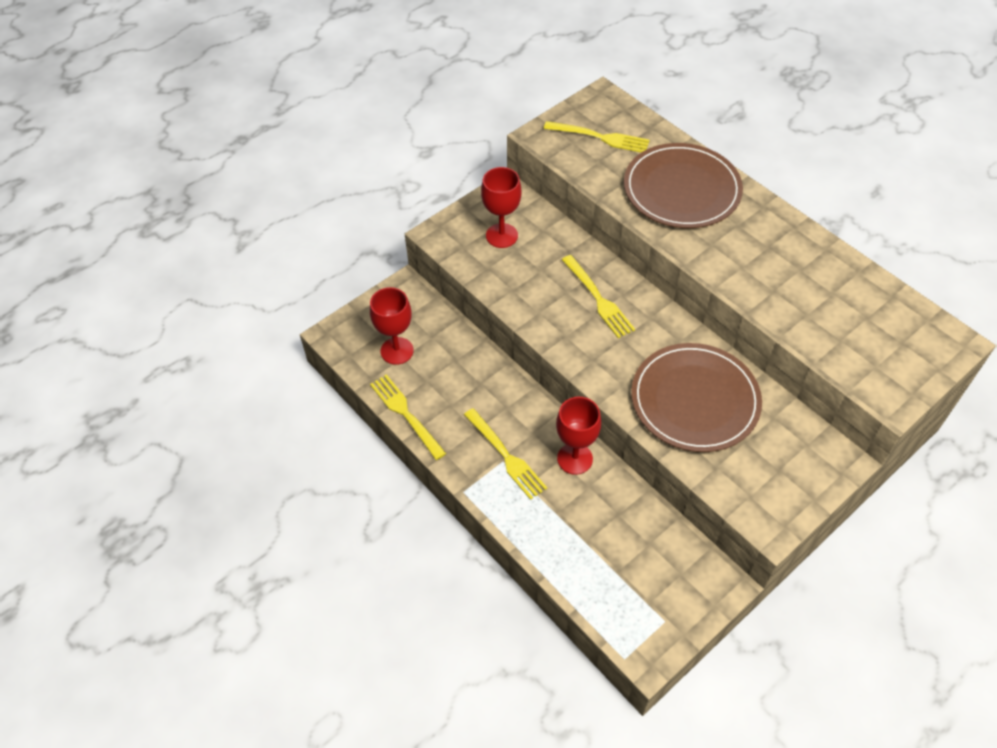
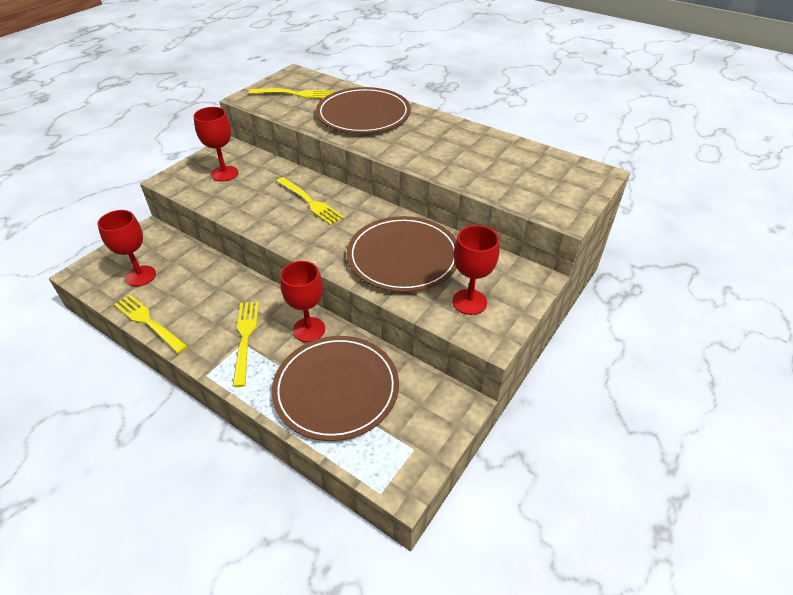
camera: 15 degrees left, 10 degrees down
yellow fork [464,408,547,500] -> yellow fork turned 135 degrees counterclockwise [233,302,259,387]
none -> brown plate [272,336,399,441]
none -> red goblet [452,225,499,315]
+++
WHAT TO WORK ON:
Filter the data for the string "degrees". Copy each matching line.

YOUR SOLUTION:
camera: 15 degrees left, 10 degrees down
yellow fork [464,408,547,500] -> yellow fork turned 135 degrees counterclockwise [233,302,259,387]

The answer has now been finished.